▶ [Records to process]
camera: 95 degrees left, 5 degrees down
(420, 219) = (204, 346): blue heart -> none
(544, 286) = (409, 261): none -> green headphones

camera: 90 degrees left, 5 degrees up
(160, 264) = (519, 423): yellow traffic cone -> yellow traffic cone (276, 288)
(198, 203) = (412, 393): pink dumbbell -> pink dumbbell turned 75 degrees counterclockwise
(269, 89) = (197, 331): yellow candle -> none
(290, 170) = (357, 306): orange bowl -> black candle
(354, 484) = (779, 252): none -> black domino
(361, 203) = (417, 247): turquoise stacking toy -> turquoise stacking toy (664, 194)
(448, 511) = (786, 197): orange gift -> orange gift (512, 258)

▶ [Work request] The answer must be an exact reproduction of all the records.

▶ [Solution]
camera: 95 degrees left, 5 degrees down
(420, 219) = (204, 346): blue heart -> none
(544, 286) = (409, 261): none -> green headphones

camera: 90 degrees left, 5 degrees up
(160, 264) = (519, 423): yellow traffic cone -> yellow traffic cone (276, 288)
(198, 203) = (412, 393): pink dumbbell -> pink dumbbell turned 75 degrees counterclockwise
(269, 89) = (197, 331): yellow candle -> none
(290, 170) = (357, 306): orange bowl -> black candle
(354, 484) = (779, 252): none -> black domino
(361, 203) = (417, 247): turquoise stacking toy -> turquoise stacking toy (664, 194)
(448, 511) = (786, 197): orange gift -> orange gift (512, 258)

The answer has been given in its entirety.